* _EXERCISE DESCRIPTION_: Give back the records below verbatim, please, but without a single image.

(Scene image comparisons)
————

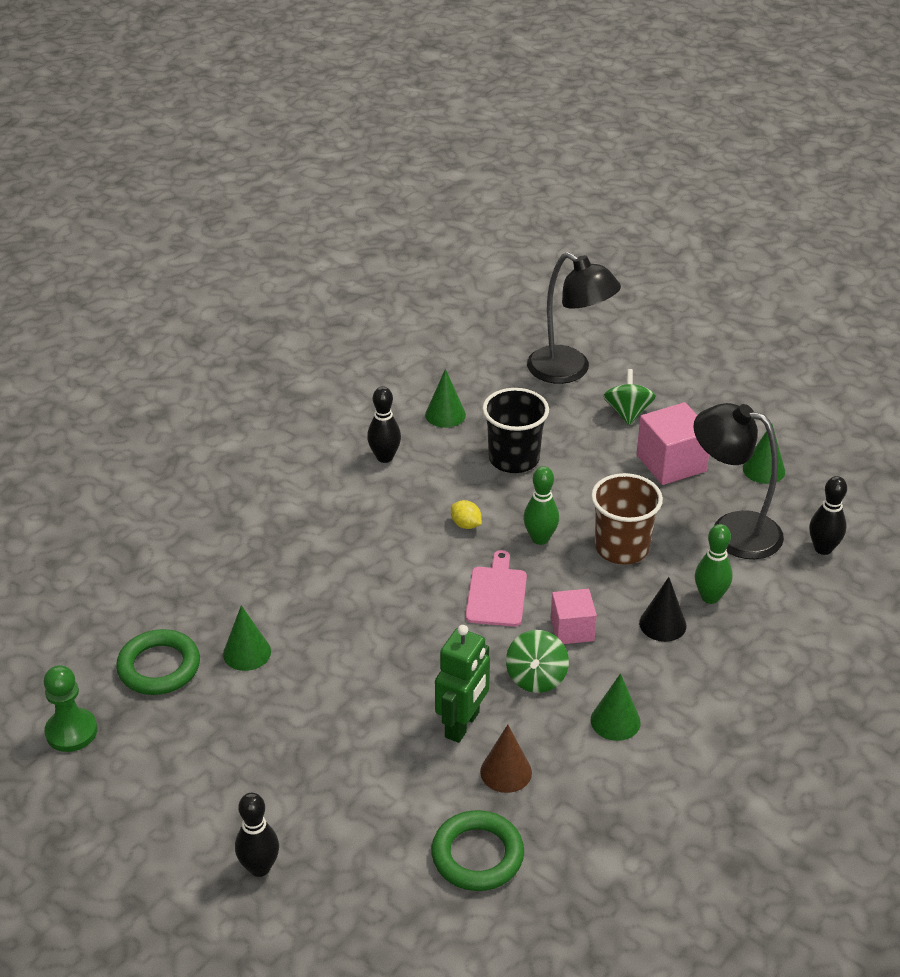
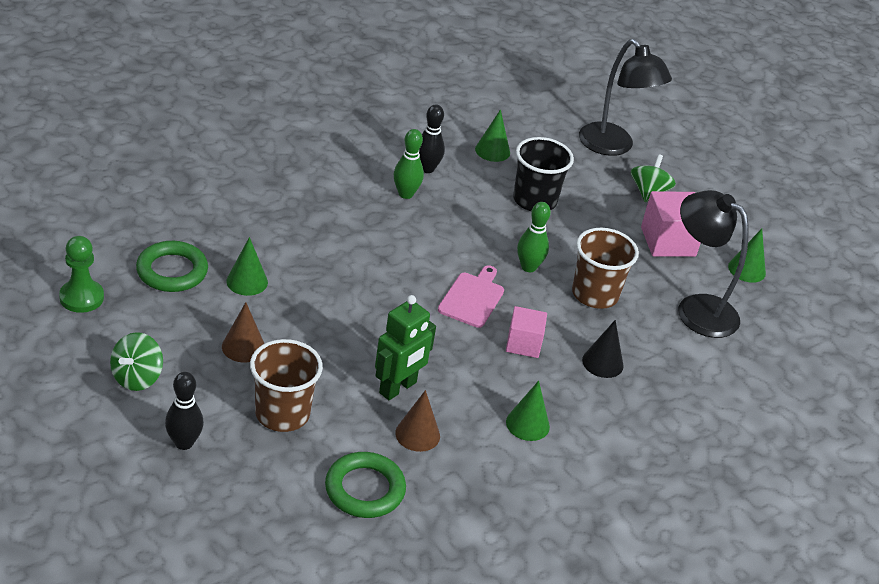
camera: 10 degrees right, 0 degrees up
(276, 732) = (243, 347): none -> brown cone
(352, 796) = (282, 414): none -> brown cup
(466, 525) = (471, 238): yellow lemon -> none
(536, 678) = (476, 371): green spinning top -> green spinning top (137, 377)
(710, 597) = (653, 354): green bowling pin -> green bowling pin (405, 194)
(823, 548) = (770, 345): black bowling pin -> none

————

* _OUTPUT OF THE TASK_:
camera: 10 degrees right, 0 degrees up
(276, 732) = (243, 347): none -> brown cone
(352, 796) = (282, 414): none -> brown cup
(466, 525) = (471, 238): yellow lemon -> none
(536, 678) = (476, 371): green spinning top -> green spinning top (137, 377)
(710, 597) = (653, 354): green bowling pin -> green bowling pin (405, 194)
(823, 548) = (770, 345): black bowling pin -> none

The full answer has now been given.